++++ Stored data
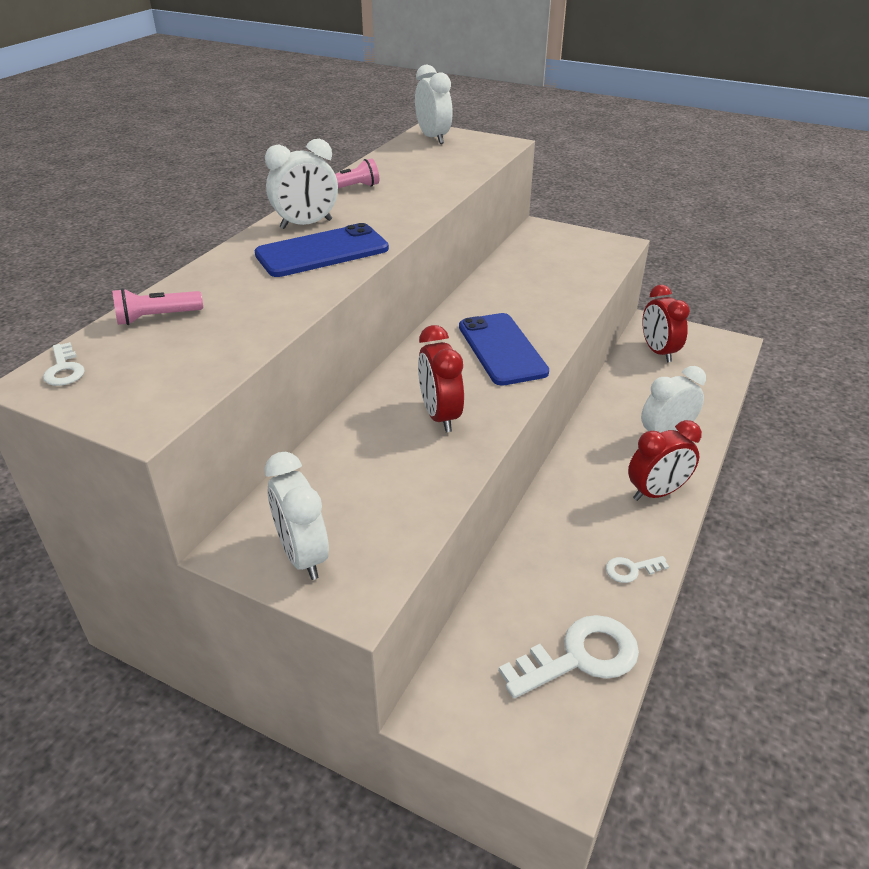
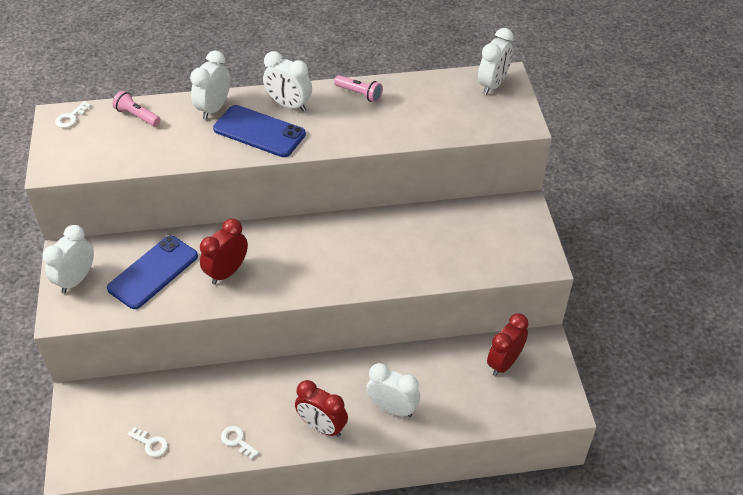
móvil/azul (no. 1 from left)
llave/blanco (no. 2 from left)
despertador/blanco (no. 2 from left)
++++++++
* **Activity**
What is needed is an exact reproduction of the data, pictures excluded.

* **The completed task**
móvil/azul (no. 1 from left)
llave/blanco (no. 2 from left)
despertador/blanco (no. 2 from left)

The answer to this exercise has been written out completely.